Top of Available data

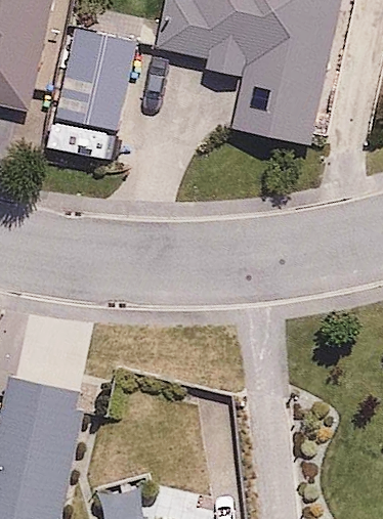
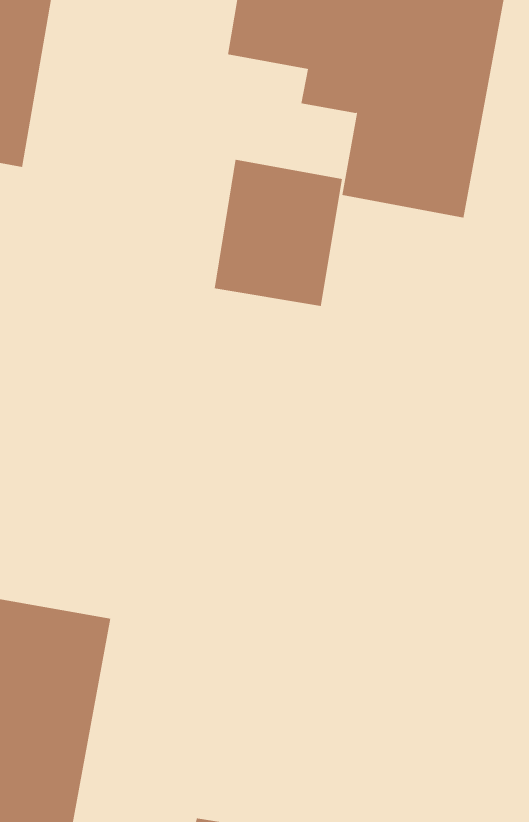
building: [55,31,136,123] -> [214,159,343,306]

Bottom of Available data
Top of Available data

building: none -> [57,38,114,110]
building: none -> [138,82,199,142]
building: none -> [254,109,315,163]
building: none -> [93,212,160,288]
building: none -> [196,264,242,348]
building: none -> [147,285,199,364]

Bottom of Available data

_Task statement_
Nothing but the lines above from the one containing "building: none -> [196,264,242,348]" through the one containing "building: none -> [147,285,199,364]" should appear in the answer, each repeated exactly.

_Written response_
building: none -> [196,264,242,348]
building: none -> [147,285,199,364]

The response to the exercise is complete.